» Exercise prompt
When you copy the entries, omit the images and keep every word as it is.

Scene change data

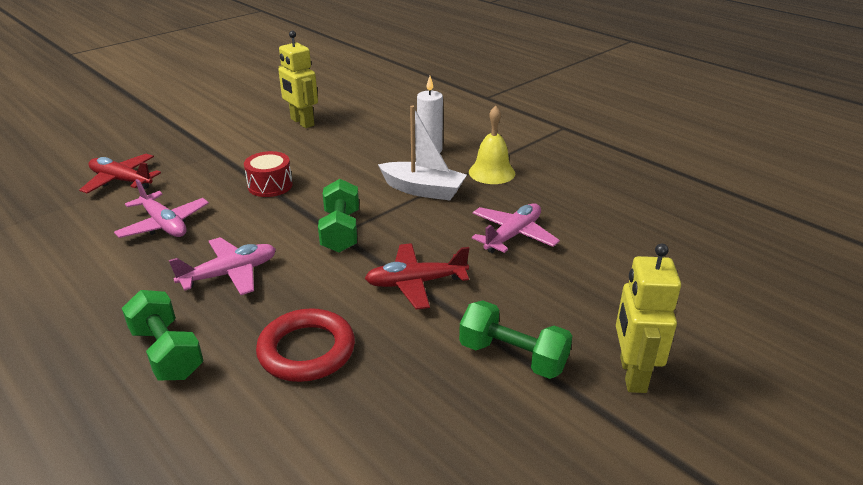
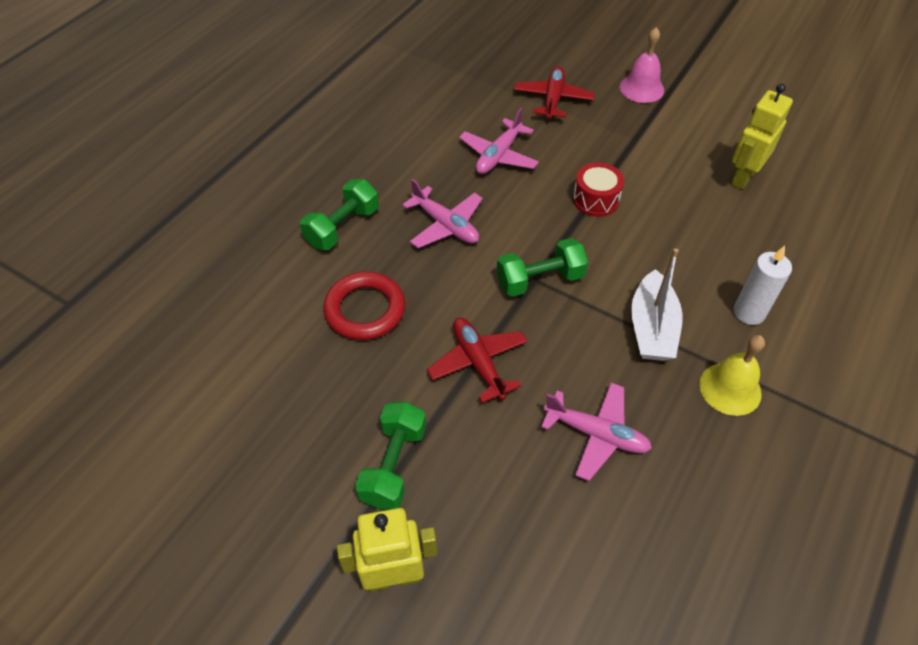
camera: 75 degrees right, 20 degrees up
none -> pink bell [620,27,664,103]

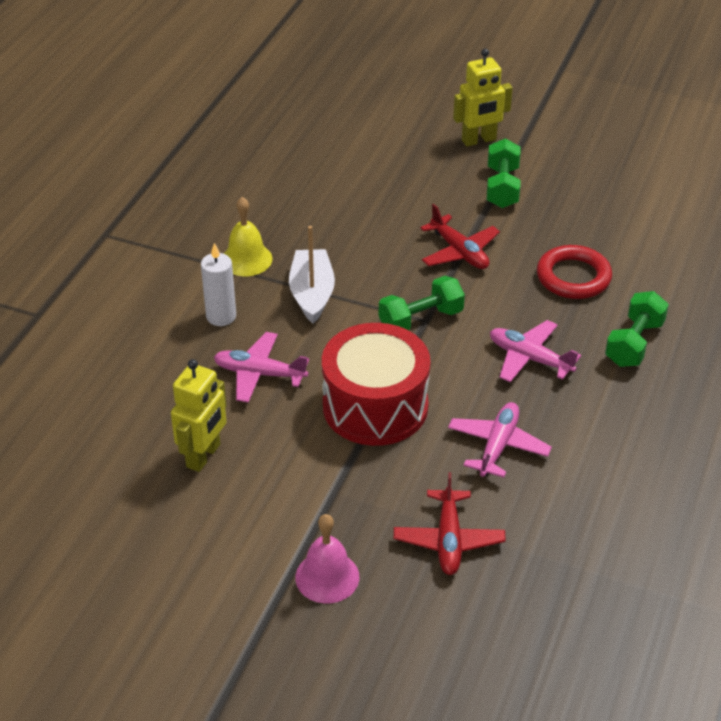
camera: 170 degrees right, 10 degrees down
pink plane [541,383,652,481] -> pink plane moved to [214,332,309,403]
red drum [573,162,624,217] -> red drum [322,323,430,446], size x2.02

» Solved exercise
camera: 75 degrees right, 20 degrees up
none -> pink bell [620,27,664,103]

camera: 170 degrees right, 10 degrees down
pink plane [541,383,652,481] -> pink plane moved to [214,332,309,403]
red drum [573,162,624,217] -> red drum [322,323,430,446], size x2.02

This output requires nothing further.